> [SUPPLIED MATERIAL]:
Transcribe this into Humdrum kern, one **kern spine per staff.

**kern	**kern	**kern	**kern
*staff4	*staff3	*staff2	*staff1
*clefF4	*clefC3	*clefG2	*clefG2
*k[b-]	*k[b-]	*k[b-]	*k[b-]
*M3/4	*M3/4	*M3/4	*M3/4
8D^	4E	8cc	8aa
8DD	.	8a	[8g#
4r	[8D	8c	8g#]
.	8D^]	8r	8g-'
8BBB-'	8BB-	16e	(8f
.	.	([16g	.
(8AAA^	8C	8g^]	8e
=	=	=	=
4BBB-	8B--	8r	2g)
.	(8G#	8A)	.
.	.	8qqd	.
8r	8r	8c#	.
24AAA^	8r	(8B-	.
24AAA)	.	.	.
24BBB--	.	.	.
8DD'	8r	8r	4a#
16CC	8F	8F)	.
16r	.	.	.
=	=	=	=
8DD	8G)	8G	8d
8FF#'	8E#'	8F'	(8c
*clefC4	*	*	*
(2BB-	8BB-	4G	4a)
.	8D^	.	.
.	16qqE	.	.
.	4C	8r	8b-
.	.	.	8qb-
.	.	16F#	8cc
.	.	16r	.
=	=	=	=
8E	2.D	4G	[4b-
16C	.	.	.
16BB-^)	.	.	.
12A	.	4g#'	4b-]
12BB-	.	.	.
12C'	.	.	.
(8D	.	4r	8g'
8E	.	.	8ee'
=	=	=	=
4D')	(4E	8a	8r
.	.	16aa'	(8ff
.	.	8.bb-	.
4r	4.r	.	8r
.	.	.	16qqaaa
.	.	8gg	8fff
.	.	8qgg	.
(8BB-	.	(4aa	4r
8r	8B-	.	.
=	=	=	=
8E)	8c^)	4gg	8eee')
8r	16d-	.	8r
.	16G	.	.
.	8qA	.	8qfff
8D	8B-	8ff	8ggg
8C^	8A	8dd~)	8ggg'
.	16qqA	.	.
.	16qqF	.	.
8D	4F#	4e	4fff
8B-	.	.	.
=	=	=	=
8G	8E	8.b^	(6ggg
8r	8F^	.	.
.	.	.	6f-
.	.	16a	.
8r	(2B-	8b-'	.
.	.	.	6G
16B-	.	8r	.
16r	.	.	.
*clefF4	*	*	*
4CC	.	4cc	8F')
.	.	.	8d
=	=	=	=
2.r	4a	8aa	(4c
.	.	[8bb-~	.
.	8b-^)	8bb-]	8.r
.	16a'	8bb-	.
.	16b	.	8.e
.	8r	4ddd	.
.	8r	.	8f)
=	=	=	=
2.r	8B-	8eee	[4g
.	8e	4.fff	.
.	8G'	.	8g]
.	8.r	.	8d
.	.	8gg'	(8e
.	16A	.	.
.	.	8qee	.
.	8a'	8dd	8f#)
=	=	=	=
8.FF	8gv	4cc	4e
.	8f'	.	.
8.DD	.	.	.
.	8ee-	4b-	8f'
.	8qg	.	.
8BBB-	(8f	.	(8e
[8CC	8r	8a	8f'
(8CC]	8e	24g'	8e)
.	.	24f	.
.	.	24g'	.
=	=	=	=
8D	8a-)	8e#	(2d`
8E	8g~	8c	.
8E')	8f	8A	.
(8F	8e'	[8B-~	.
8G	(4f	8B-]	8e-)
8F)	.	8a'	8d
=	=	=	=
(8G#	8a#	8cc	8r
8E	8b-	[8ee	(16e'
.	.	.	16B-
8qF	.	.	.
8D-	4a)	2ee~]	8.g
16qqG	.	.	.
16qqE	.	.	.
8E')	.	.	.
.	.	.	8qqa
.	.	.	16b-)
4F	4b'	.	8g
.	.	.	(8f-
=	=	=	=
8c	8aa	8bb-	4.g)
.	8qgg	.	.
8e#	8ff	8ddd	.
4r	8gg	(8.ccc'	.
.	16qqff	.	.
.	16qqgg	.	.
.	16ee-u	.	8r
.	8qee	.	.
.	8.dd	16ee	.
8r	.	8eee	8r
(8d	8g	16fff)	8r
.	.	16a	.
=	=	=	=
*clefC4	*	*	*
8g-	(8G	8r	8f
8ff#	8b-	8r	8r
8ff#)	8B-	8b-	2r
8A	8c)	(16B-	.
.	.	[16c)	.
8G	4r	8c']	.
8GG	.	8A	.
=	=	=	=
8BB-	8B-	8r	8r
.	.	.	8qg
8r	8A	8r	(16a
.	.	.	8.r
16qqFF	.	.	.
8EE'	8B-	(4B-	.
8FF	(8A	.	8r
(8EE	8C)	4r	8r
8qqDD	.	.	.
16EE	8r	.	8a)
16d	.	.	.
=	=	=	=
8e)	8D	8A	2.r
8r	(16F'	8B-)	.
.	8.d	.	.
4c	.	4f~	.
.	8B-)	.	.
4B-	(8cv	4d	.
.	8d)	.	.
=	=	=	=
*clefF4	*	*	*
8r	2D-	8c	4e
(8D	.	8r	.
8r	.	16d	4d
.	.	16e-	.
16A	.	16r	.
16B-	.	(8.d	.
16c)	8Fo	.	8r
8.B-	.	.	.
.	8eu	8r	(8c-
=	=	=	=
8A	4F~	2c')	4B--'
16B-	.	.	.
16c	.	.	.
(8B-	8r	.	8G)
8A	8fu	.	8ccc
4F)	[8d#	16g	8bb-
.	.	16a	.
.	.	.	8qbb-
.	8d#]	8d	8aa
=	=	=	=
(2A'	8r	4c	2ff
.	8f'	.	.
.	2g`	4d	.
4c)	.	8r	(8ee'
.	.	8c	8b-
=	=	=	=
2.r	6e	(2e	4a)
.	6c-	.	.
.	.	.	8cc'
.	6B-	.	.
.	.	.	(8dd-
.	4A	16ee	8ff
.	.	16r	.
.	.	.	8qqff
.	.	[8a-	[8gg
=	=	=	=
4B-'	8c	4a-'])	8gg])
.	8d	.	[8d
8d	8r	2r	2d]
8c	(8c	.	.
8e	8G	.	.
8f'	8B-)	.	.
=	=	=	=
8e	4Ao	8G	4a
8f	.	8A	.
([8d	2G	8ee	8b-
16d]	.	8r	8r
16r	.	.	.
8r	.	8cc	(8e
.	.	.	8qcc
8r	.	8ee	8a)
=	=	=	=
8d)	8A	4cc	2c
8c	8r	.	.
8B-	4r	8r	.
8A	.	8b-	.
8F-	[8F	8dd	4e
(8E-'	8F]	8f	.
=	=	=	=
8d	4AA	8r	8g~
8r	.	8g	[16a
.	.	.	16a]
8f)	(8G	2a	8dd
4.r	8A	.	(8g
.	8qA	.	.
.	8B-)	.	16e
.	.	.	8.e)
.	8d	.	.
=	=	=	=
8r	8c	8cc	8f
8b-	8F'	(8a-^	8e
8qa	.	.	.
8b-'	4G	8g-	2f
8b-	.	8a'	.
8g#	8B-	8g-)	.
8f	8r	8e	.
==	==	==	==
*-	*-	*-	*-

> [SET TASK]: Find every line in the data above that contains the string "kern", and copy each one out in full.

> [WRITTEN RESPONSE]:
Transcribe this into Humdrum kern, one **kern spine per staff.
**kern	**kern	**kern	**kern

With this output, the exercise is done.